• [What to produce] Please filter the listing below and copy out the lines that hold "brown".

• [Raw data]
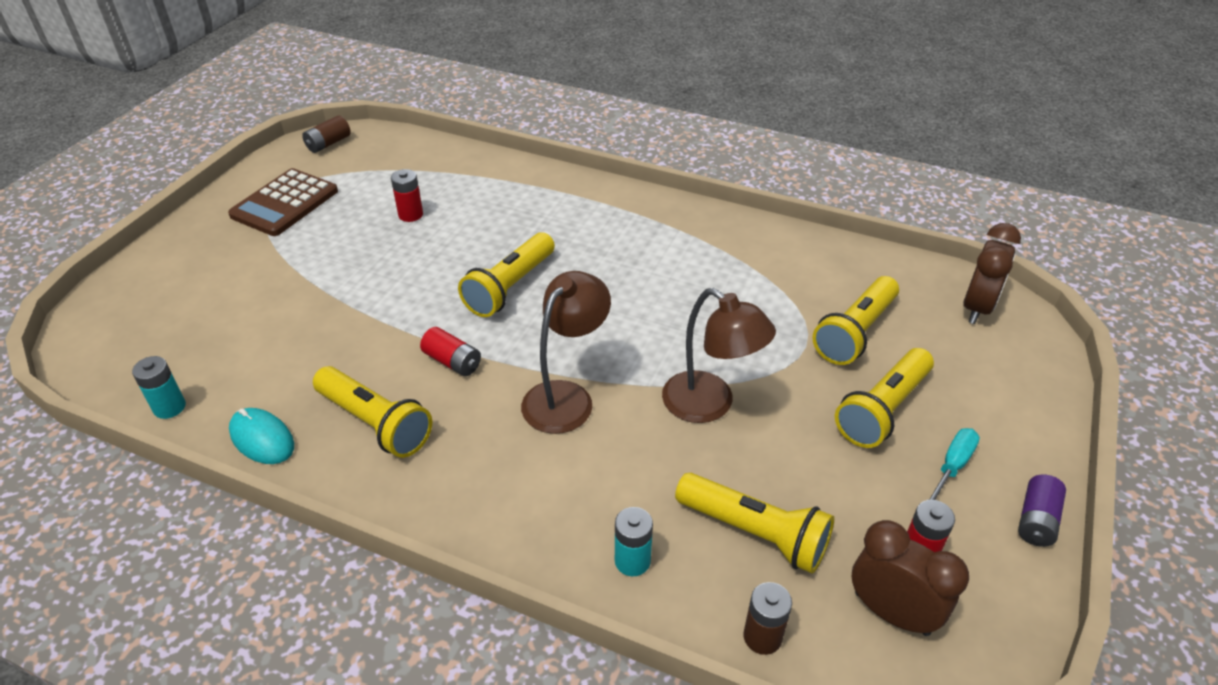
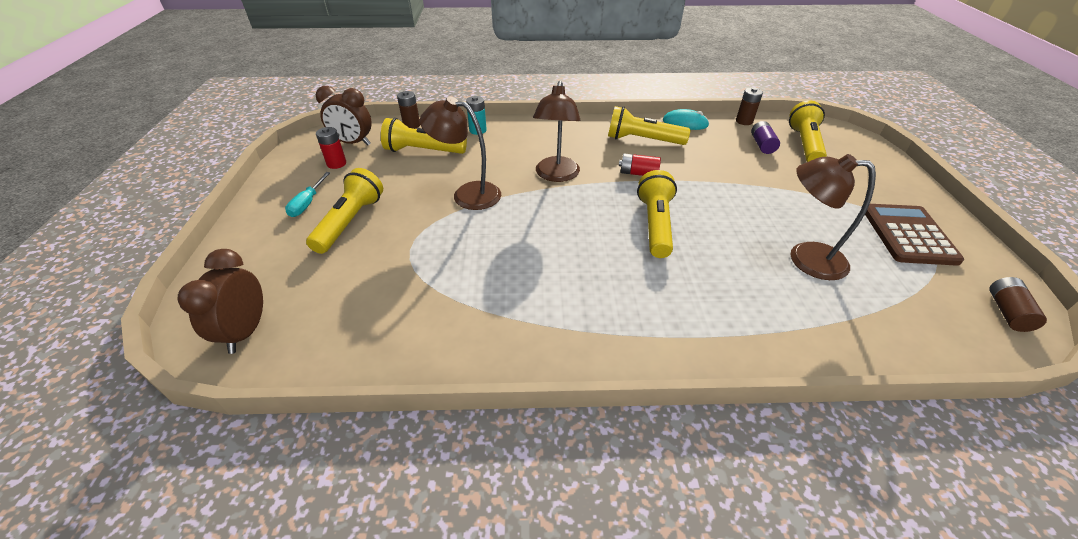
camera: 155 degrees right, 0 degrees up
turquoise battery [132,356,186,419] -> brown battery [736,87,763,125]
red battery [391,169,423,222] -> brown lamp [790,154,876,280]
yellow flashlight [812,276,899,365] -> yellow flashlight moved to [789,100,827,162]
purple battery [1018,475,1066,547] -> purple battery moved to [751,121,780,154]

• [Solved exercise]
turquoise battery [132,356,186,419] -> brown battery [736,87,763,125]
red battery [391,169,423,222] -> brown lamp [790,154,876,280]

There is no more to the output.